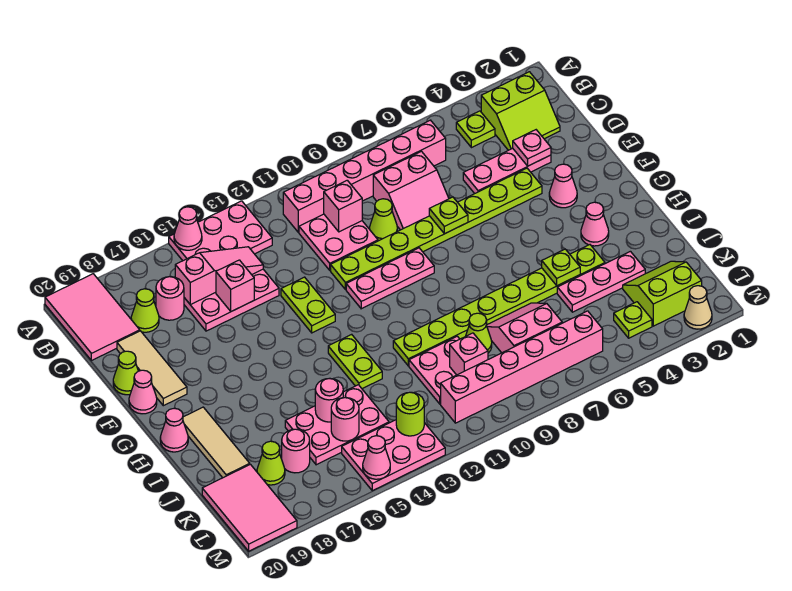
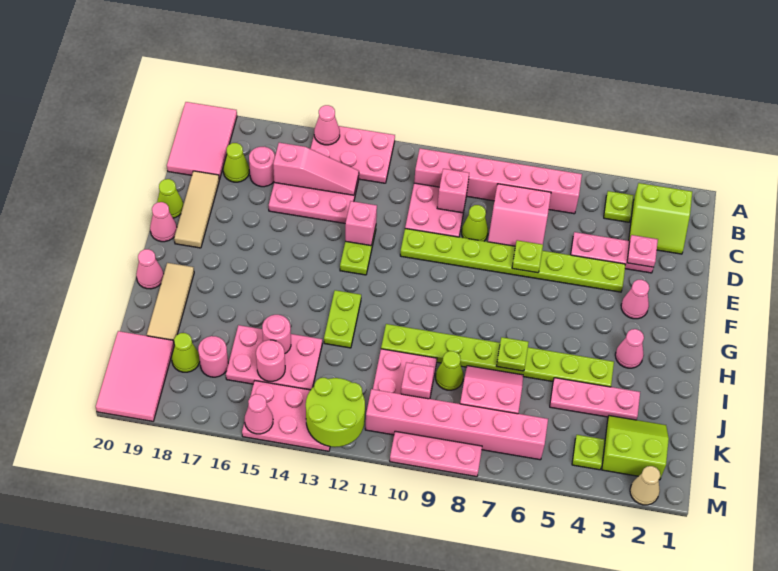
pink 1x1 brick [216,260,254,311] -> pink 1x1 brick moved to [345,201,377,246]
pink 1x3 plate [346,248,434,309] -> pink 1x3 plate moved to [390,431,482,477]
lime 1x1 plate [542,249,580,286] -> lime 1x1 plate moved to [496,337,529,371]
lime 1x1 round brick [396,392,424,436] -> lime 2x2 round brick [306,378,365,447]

==

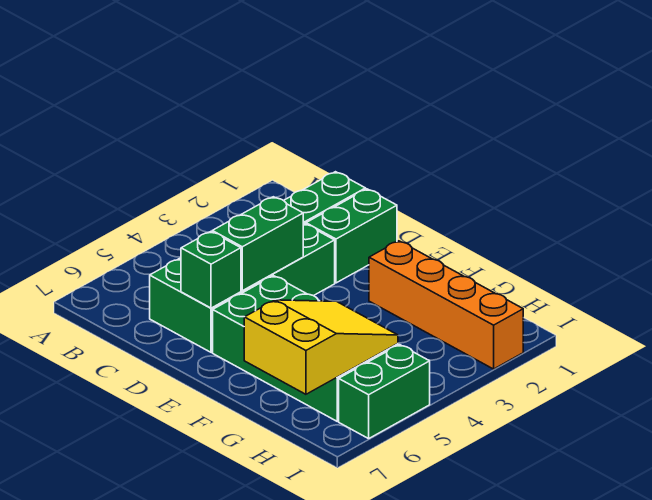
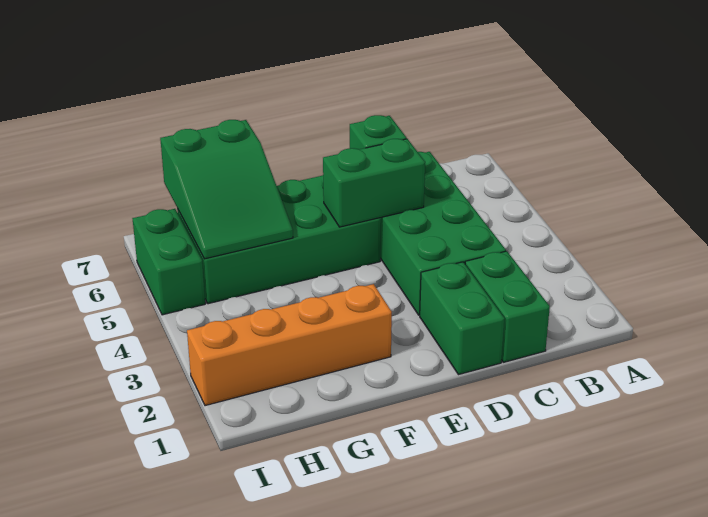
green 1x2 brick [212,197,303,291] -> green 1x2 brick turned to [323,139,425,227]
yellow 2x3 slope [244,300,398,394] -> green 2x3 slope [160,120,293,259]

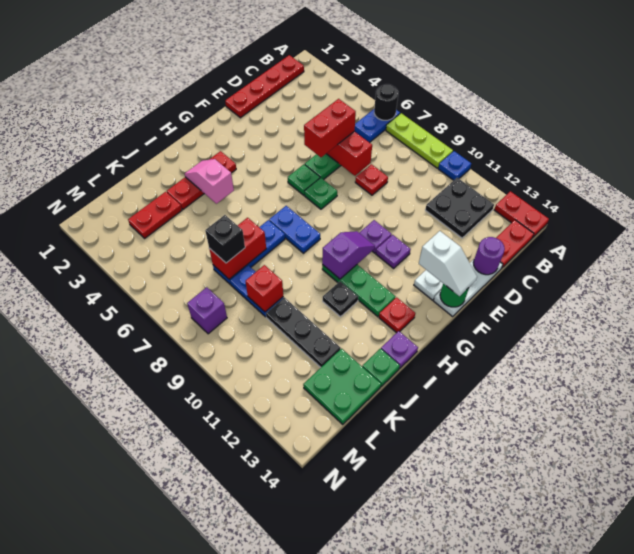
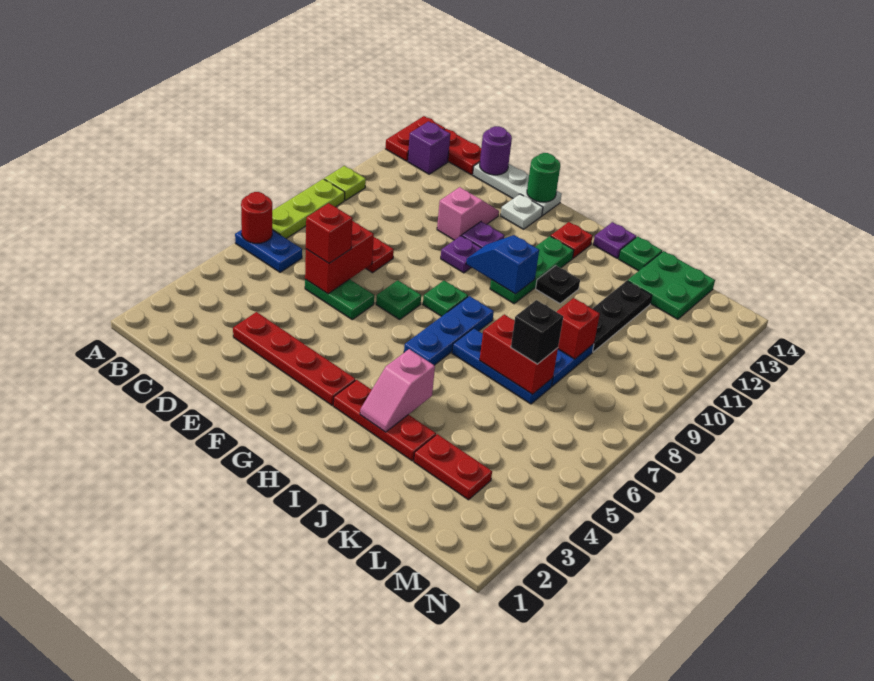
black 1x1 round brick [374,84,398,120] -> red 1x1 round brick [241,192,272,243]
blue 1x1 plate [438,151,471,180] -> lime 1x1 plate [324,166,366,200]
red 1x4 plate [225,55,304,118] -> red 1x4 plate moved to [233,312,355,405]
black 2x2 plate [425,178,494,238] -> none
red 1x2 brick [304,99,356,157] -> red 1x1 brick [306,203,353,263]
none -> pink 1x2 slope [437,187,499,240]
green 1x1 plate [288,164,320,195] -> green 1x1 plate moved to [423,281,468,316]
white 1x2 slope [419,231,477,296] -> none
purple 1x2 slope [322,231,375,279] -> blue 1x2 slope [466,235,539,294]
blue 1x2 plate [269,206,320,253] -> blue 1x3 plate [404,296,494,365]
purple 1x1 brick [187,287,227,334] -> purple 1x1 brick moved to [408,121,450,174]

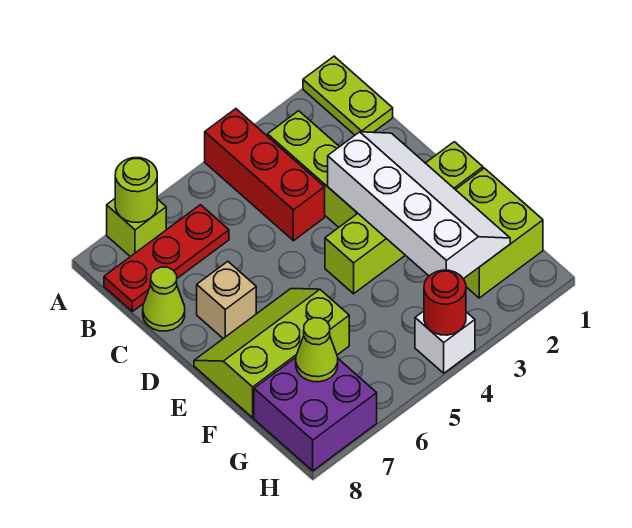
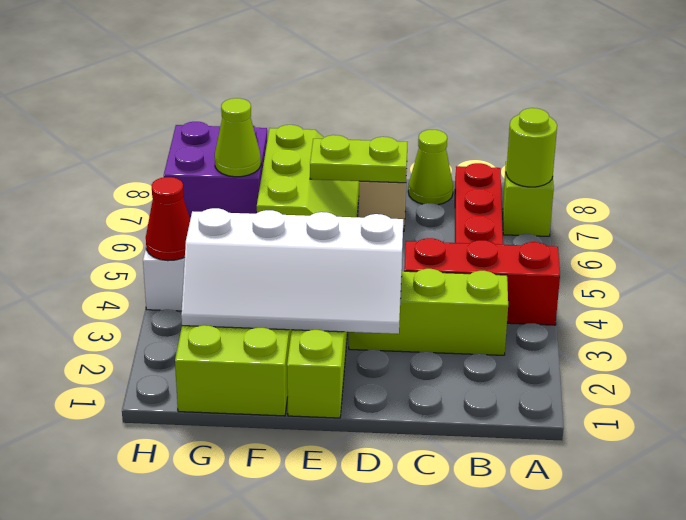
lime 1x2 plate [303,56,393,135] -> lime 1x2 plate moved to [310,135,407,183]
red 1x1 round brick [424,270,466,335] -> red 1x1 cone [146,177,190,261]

WHAT IS REQUIRED: Reproduce the data above exactly, but only the lines from the one showing "red 1x2 brick" through the one showing "red 1x1 round brick [424,270,466,335]", with both ends kept and the pictures left out.

ANSWER TO THE PROBLEM:
red 1x2 brick [304,99,356,157] -> red 1x1 brick [306,203,353,263]
none -> pink 1x2 slope [437,187,499,240]
green 1x1 plate [288,164,320,195] -> green 1x1 plate moved to [423,281,468,316]
white 1x2 slope [419,231,477,296] -> none
purple 1x2 slope [322,231,375,279] -> blue 1x2 slope [466,235,539,294]
blue 1x2 plate [269,206,320,253] -> blue 1x3 plate [404,296,494,365]
purple 1x1 brick [187,287,227,334] -> purple 1x1 brick moved to [408,121,450,174]

lime 1x2 plate [303,56,393,135] -> lime 1x2 plate moved to [310,135,407,183]
red 1x1 round brick [424,270,466,335] -> red 1x1 cone [146,177,190,261]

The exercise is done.